%%

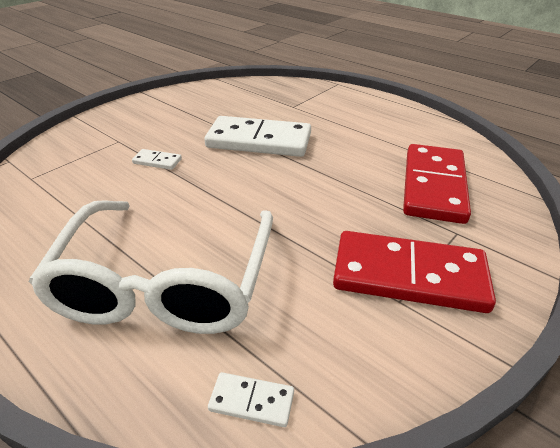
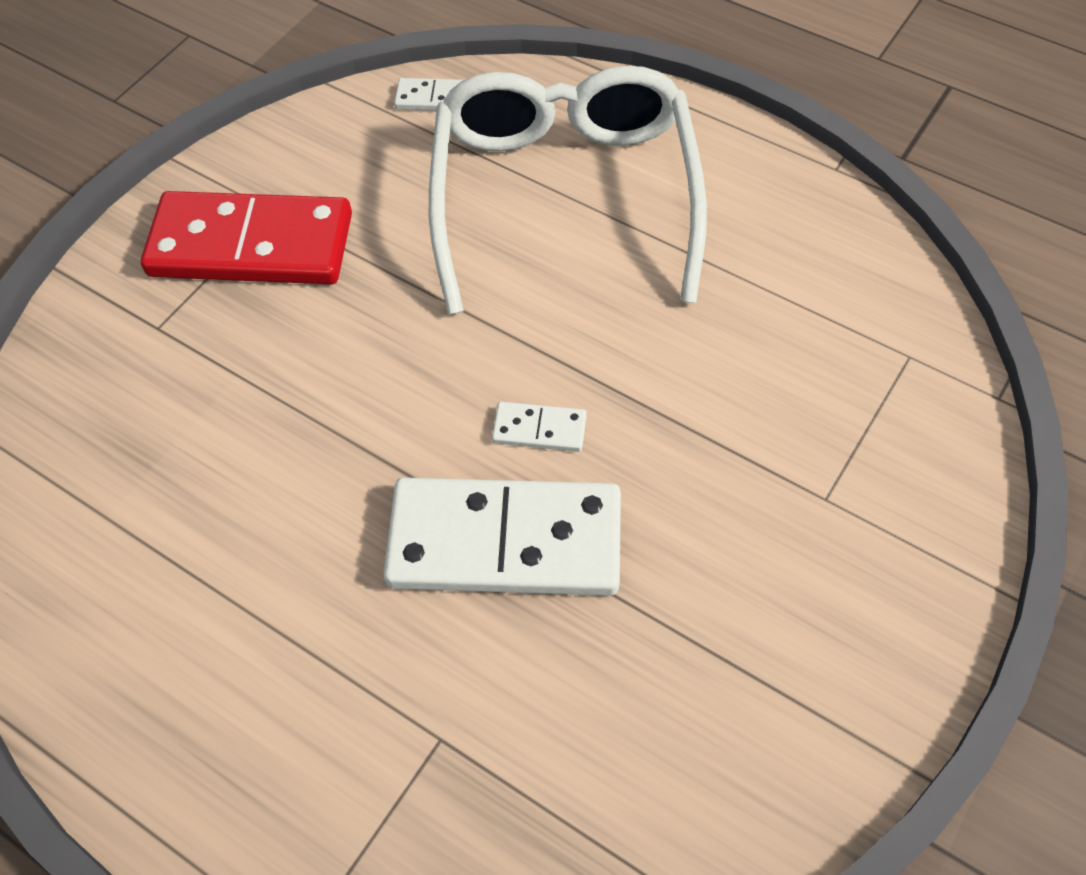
camera: 175 degrees right, 20 degrees up
(157, 161) = (699, 436): white domino -> white domino (539, 429)
(434, 186) = (154, 433): red domino -> none

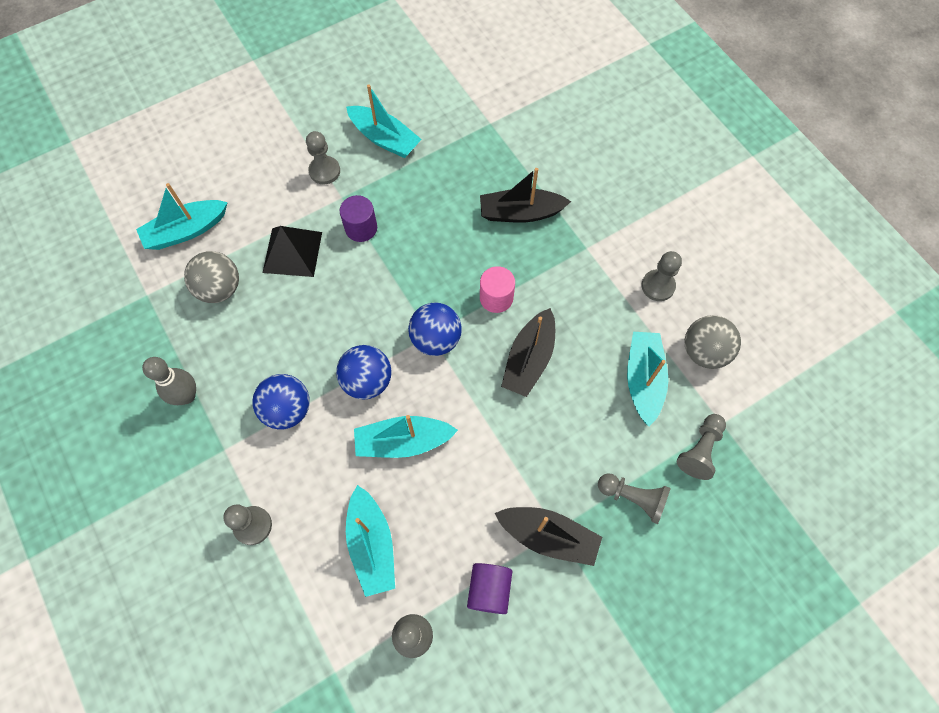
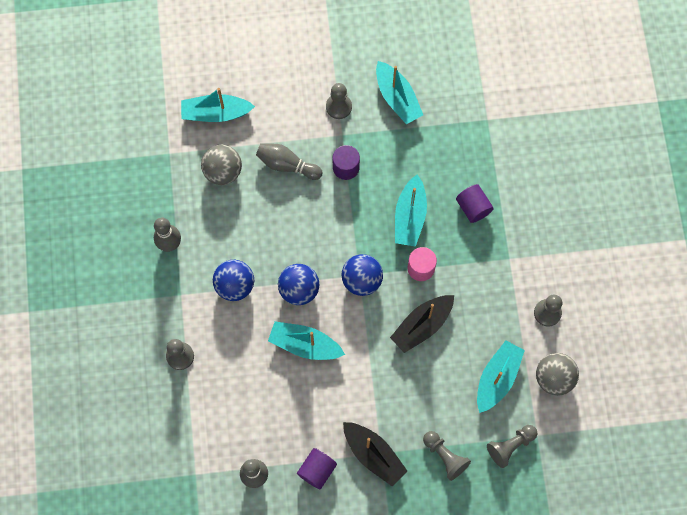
camera: 25 degrees right, 5 degrees up
(292, 252) = (287, 165): black pyramid -> grey bowling pin
(372, 544) = (253, 405): turquoise boat -> turquoise boat (410, 216)
(520, 213) = (473, 208): black boat -> purple cylinder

%%

Task directions —
A single number is the whole answer: the count of lines above that hold "camera".

Response to this task —
2